## MATERIAL PROVIDED:
^^^^^^^^

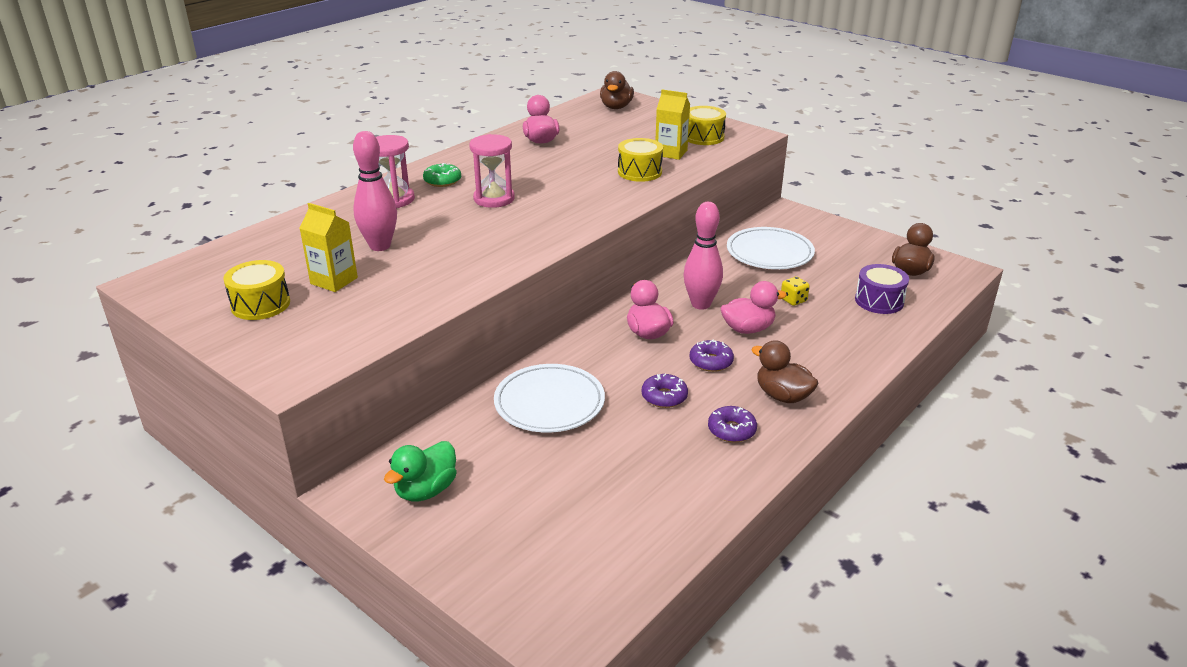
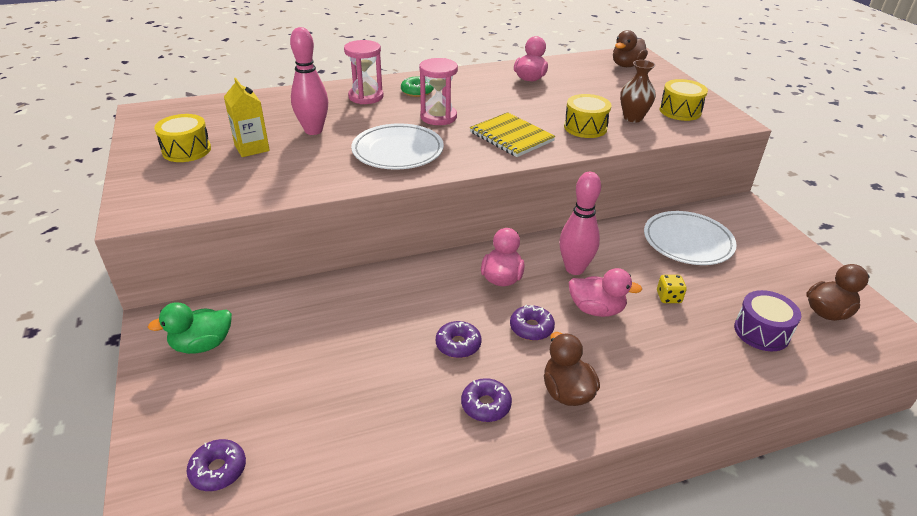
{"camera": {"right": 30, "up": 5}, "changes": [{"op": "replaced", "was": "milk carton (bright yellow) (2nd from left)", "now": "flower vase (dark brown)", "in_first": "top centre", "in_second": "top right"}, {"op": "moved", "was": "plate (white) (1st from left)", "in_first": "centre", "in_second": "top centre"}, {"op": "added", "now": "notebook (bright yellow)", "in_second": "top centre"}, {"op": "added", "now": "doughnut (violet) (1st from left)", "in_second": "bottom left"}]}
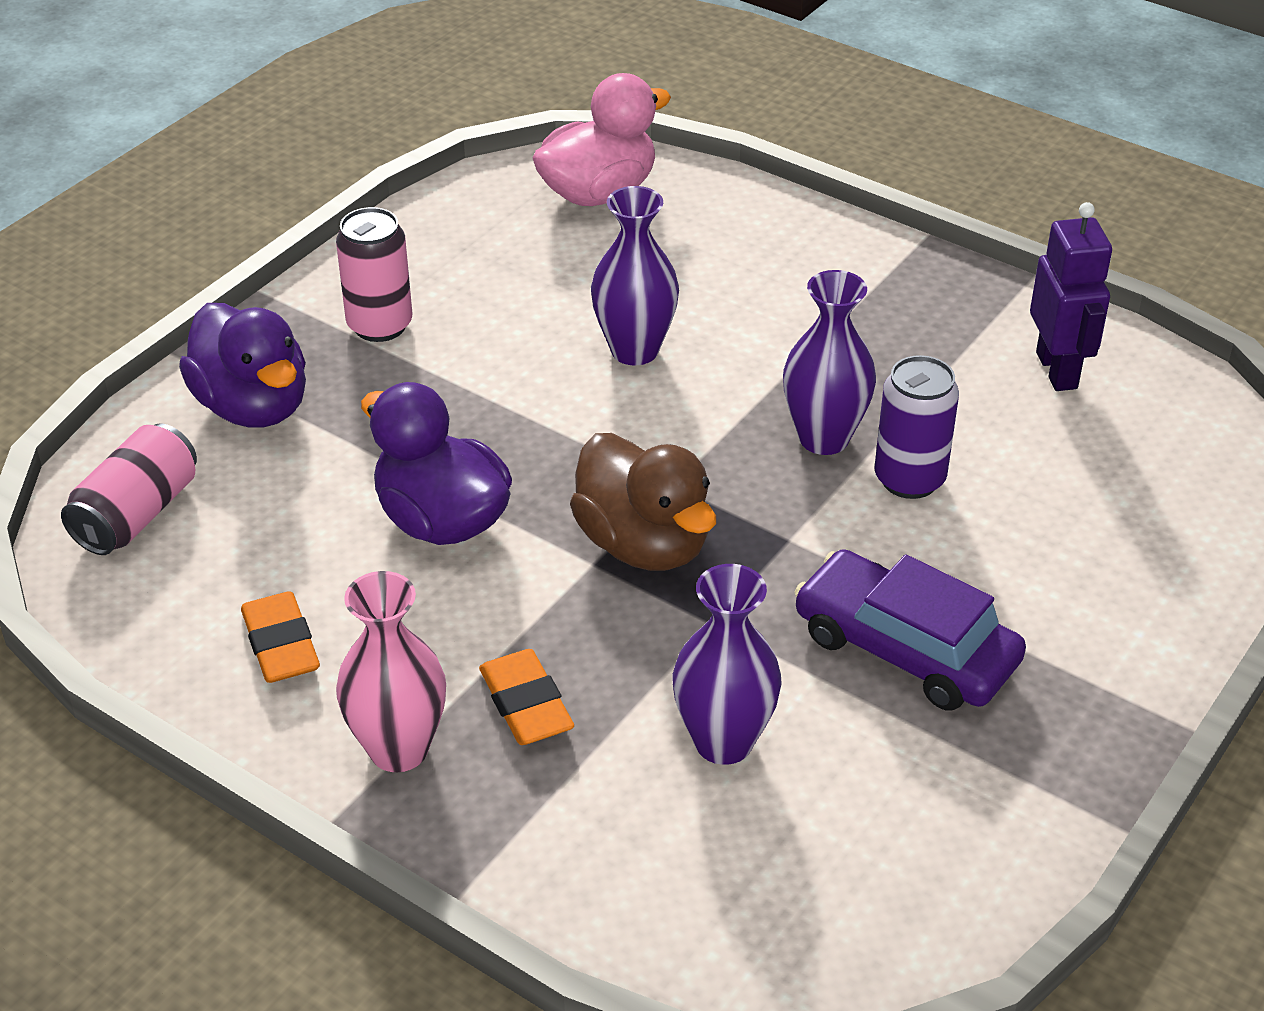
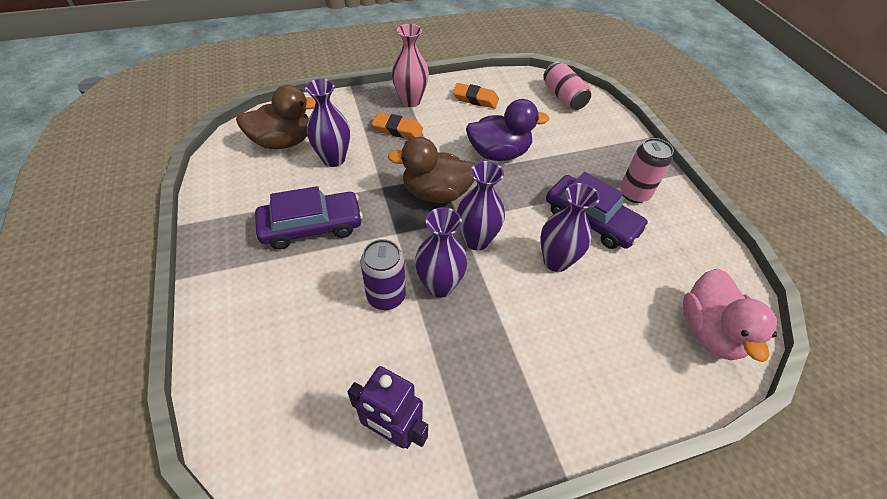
{"camera": {"right": 125, "up": 10}, "changes": [{"op": "removed", "was": "toy duck (violet) (1st from left)", "in_first": "middle left"}, {"op": "added", "now": "toy duck (dark brown) (1st from left)", "in_second": "top left"}, {"op": "added", "now": "flower vase (violet) (3rd from left)", "in_second": "centre"}, {"op": "added", "now": "car (violet) (2nd from left)", "in_second": "middle right"}]}
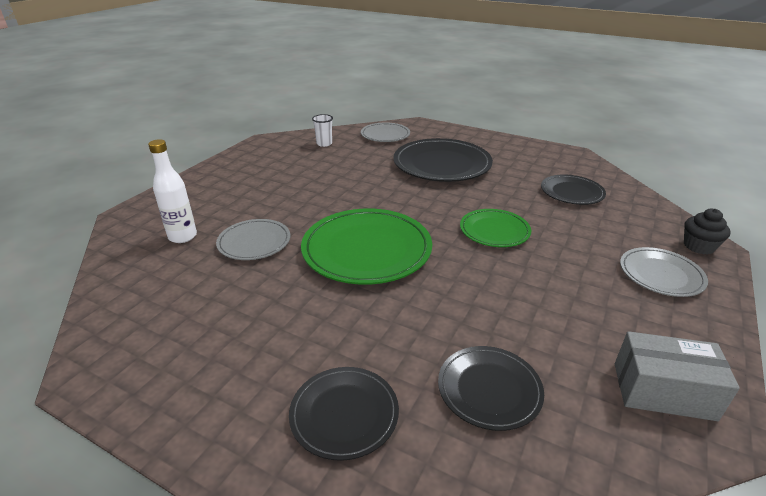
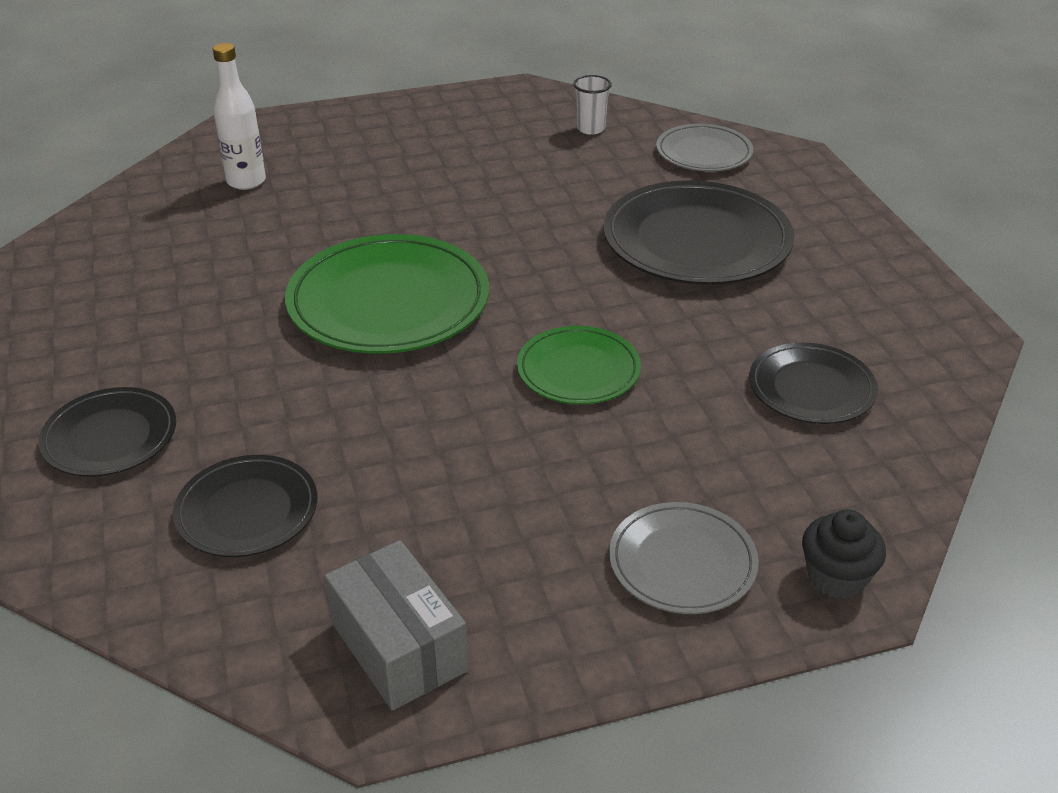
{"camera": {"right": 45, "up": 5}, "changes": [{"op": "removed", "was": "plate (ash-grey) (1st from left)", "in_first": "middle left"}]}
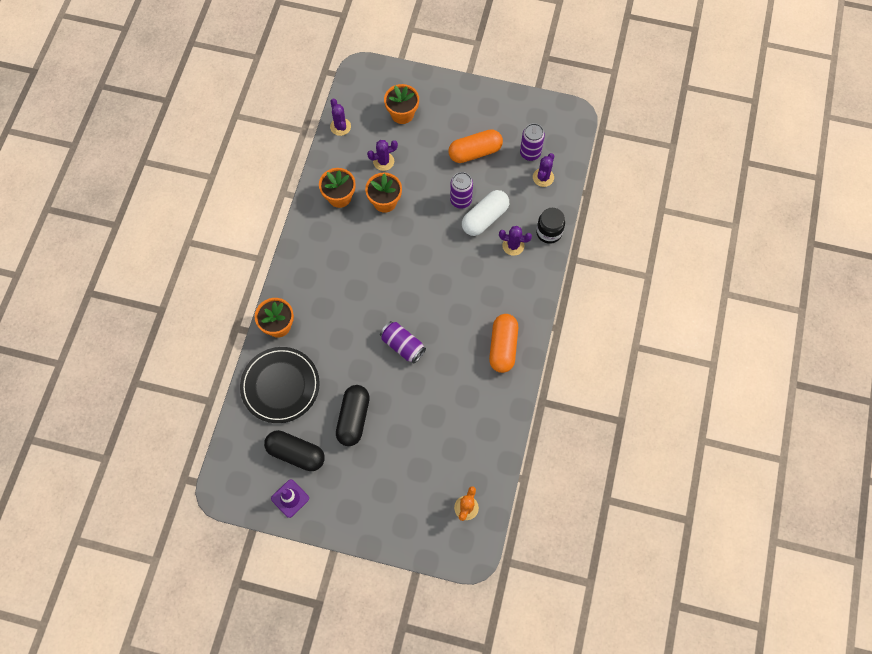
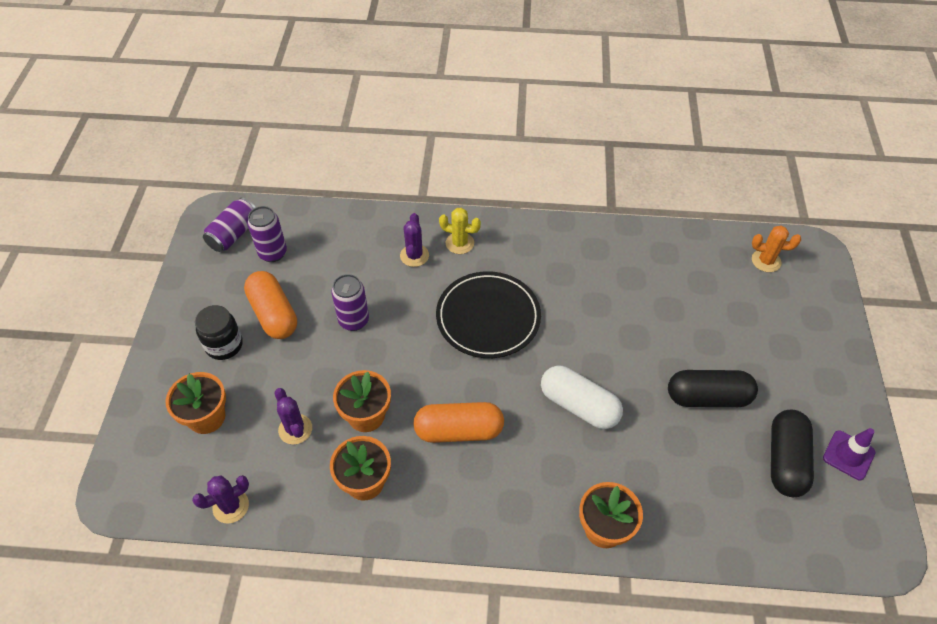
{"camera": {"right": -100, "up": -15}, "changes": [{"op": "removed", "was": "saguaro cactus (violet) (4th from left)", "in_first": "top centre"}, {"op": "moved", "was": "pill shape (white)", "in_first": "top centre", "in_second": "centre"}, {"op": "moved", "was": "jam jar (black)", "in_first": "centre", "in_second": "middle left"}, {"op": "moved", "was": "pill shape (orange) (2nd from left)", "in_first": "centre", "in_second": "bottom centre"}, {"op": "moved", "was": "can (violet) (1st from left)", "in_first": "centre", "in_second": "middle left"}, {"op": "moved", "was": "plate (black)", "in_first": "middle left", "in_second": "centre"}, {"op": "added", "now": "saguaro cactus (bright yellow)", "in_second": "centre"}]}
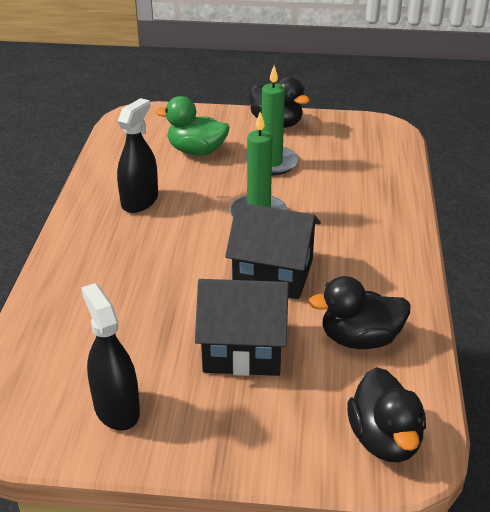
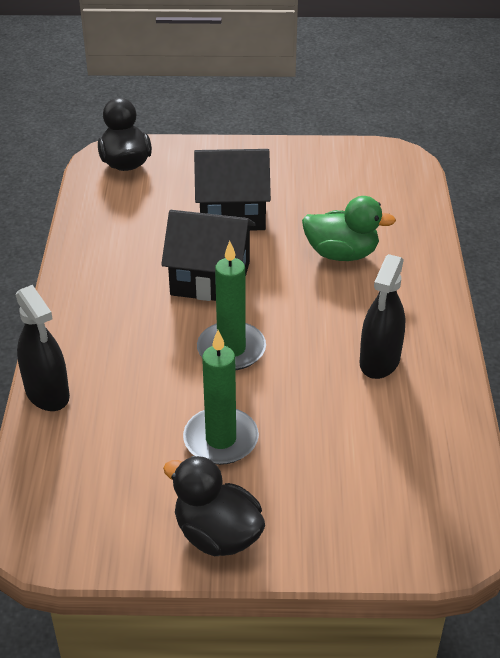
{"camera": {"right": 175, "up": 5}, "changes": [{"op": "moved", "was": "toy duck (emerald)", "in_first": "top centre", "in_second": "middle right"}, {"op": "removed", "was": "toy duck (black) (2nd from left)", "in_first": "middle right"}, {"op": "moved", "was": "spray cleaner (black) (1st from left)", "in_first": "bottom left", "in_second": "middle left"}]}
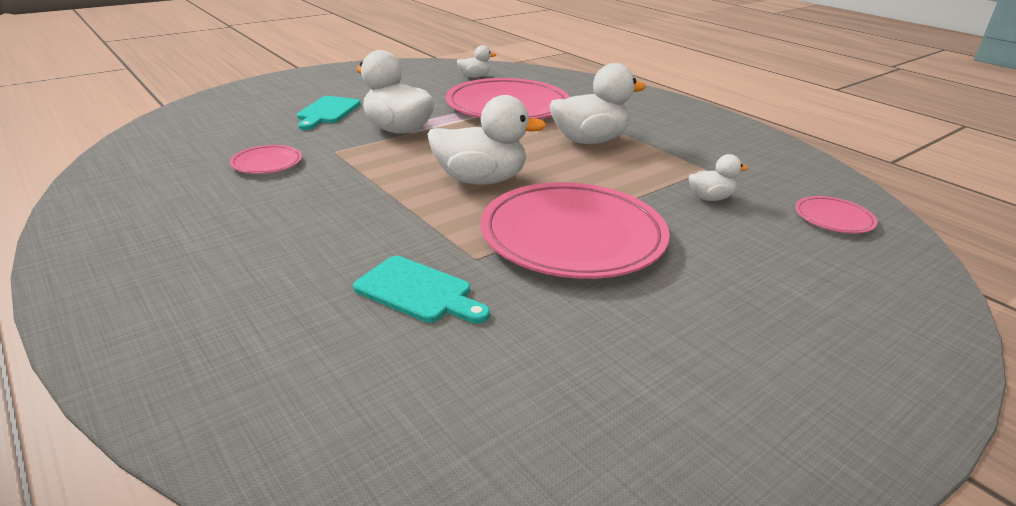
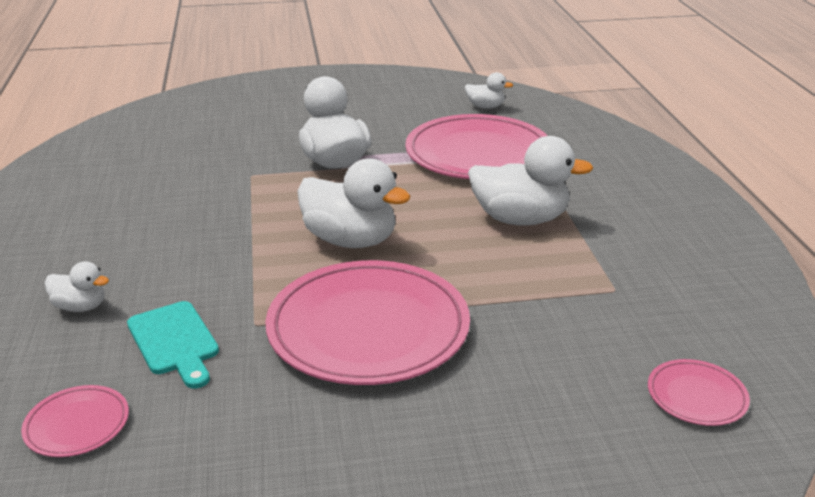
{"camera": {"right": 30, "up": 0}, "changes": [{"op": "removed", "was": "bread board (turquoise) (1st from left)", "in_first": "top left"}, {"op": "moved", "was": "plate (rose-pink) (1st from left)", "in_first": "top left", "in_second": "bottom left"}, {"op": "moved", "was": "toy duck (white) (5th from left in the first image)", "now": "toy duck (white) (1st from left)", "in_first": "middle right", "in_second": "middle left"}]}
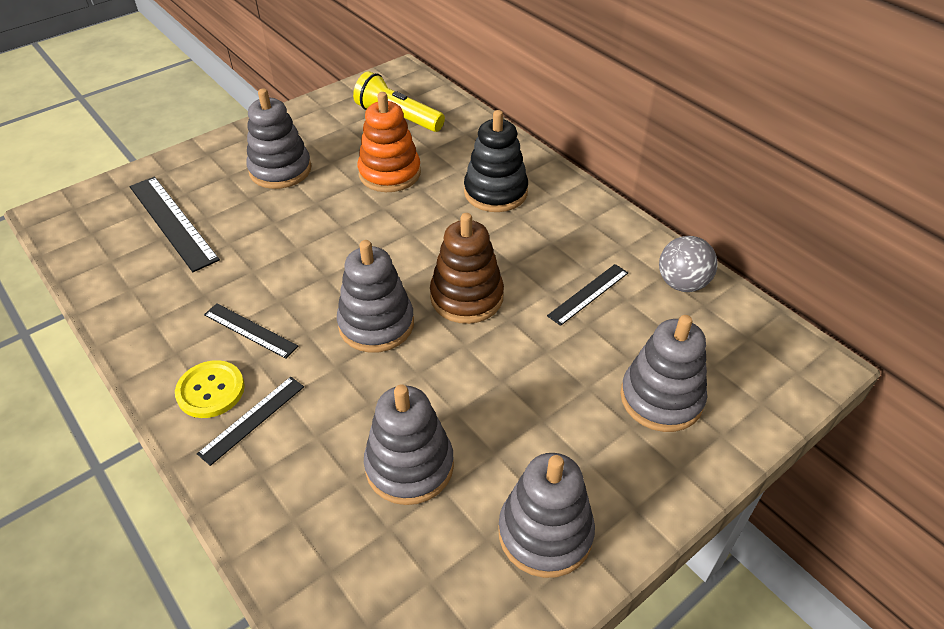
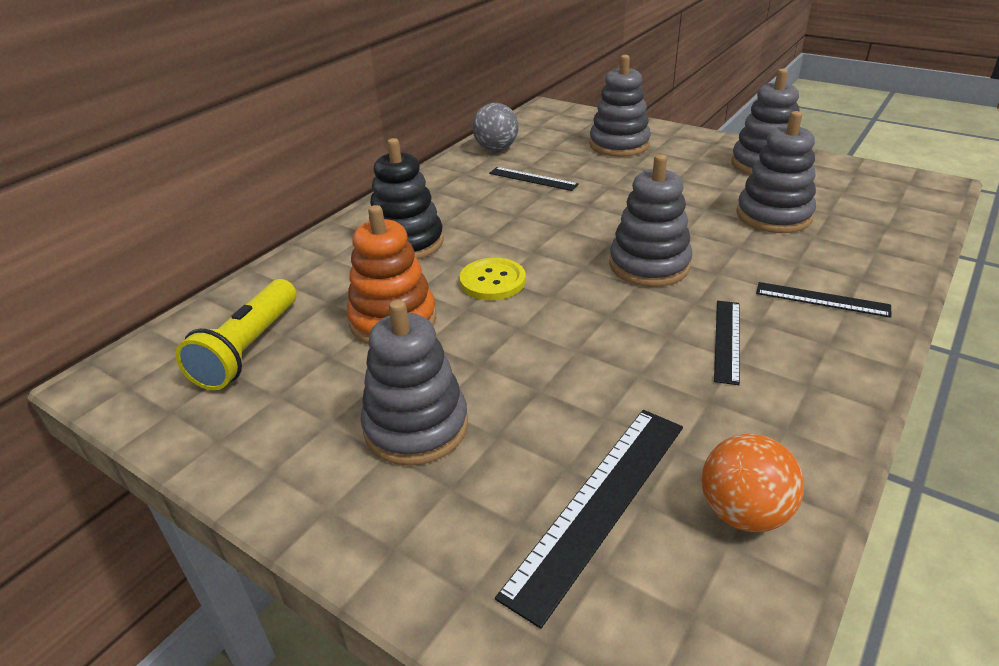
{"camera": {"right": -105, "up": -10}, "changes": [{"op": "removed", "was": "stacking toy (dark brown)", "in_first": "centre"}, {"op": "moved", "was": "button (bright yellow)", "in_first": "middle left", "in_second": "centre"}, {"op": "added", "now": "ball (orange)", "in_second": "bottom right"}]}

^^^^^^^^

## REQUIRED WORK:
Reproduce the material exactly. Pictures stay out.

## YOUR SOLUTION:
{"camera": {"right": 30, "up": 5}, "changes": [{"op": "replaced", "was": "milk carton (bright yellow) (2nd from left)", "now": "flower vase (dark brown)", "in_first": "top centre", "in_second": "top right"}, {"op": "moved", "was": "plate (white) (1st from left)", "in_first": "centre", "in_second": "top centre"}, {"op": "added", "now": "notebook (bright yellow)", "in_second": "top centre"}, {"op": "added", "now": "doughnut (violet) (1st from left)", "in_second": "bottom left"}]}
{"camera": {"right": 125, "up": 10}, "changes": [{"op": "removed", "was": "toy duck (violet) (1st from left)", "in_first": "middle left"}, {"op": "added", "now": "toy duck (dark brown) (1st from left)", "in_second": "top left"}, {"op": "added", "now": "flower vase (violet) (3rd from left)", "in_second": "centre"}, {"op": "added", "now": "car (violet) (2nd from left)", "in_second": "middle right"}]}
{"camera": {"right": 45, "up": 5}, "changes": [{"op": "removed", "was": "plate (ash-grey) (1st from left)", "in_first": "middle left"}]}
{"camera": {"right": -100, "up": -15}, "changes": [{"op": "removed", "was": "saguaro cactus (violet) (4th from left)", "in_first": "top centre"}, {"op": "moved", "was": "pill shape (white)", "in_first": "top centre", "in_second": "centre"}, {"op": "moved", "was": "jam jar (black)", "in_first": "centre", "in_second": "middle left"}, {"op": "moved", "was": "pill shape (orange) (2nd from left)", "in_first": "centre", "in_second": "bottom centre"}, {"op": "moved", "was": "can (violet) (1st from left)", "in_first": "centre", "in_second": "middle left"}, {"op": "moved", "was": "plate (black)", "in_first": "middle left", "in_second": "centre"}, {"op": "added", "now": "saguaro cactus (bright yellow)", "in_second": "centre"}]}
{"camera": {"right": 175, "up": 5}, "changes": [{"op": "moved", "was": "toy duck (emerald)", "in_first": "top centre", "in_second": "middle right"}, {"op": "removed", "was": "toy duck (black) (2nd from left)", "in_first": "middle right"}, {"op": "moved", "was": "spray cleaner (black) (1st from left)", "in_first": "bottom left", "in_second": "middle left"}]}
{"camera": {"right": 30, "up": 0}, "changes": [{"op": "removed", "was": "bread board (turquoise) (1st from left)", "in_first": "top left"}, {"op": "moved", "was": "plate (rose-pink) (1st from left)", "in_first": "top left", "in_second": "bottom left"}, {"op": "moved", "was": "toy duck (white) (5th from left in the first image)", "now": "toy duck (white) (1st from left)", "in_first": "middle right", "in_second": "middle left"}]}
{"camera": {"right": -105, "up": -10}, "changes": [{"op": "removed", "was": "stacking toy (dark brown)", "in_first": "centre"}, {"op": "moved", "was": "button (bright yellow)", "in_first": "middle left", "in_second": "centre"}, {"op": "added", "now": "ball (orange)", "in_second": "bottom right"}]}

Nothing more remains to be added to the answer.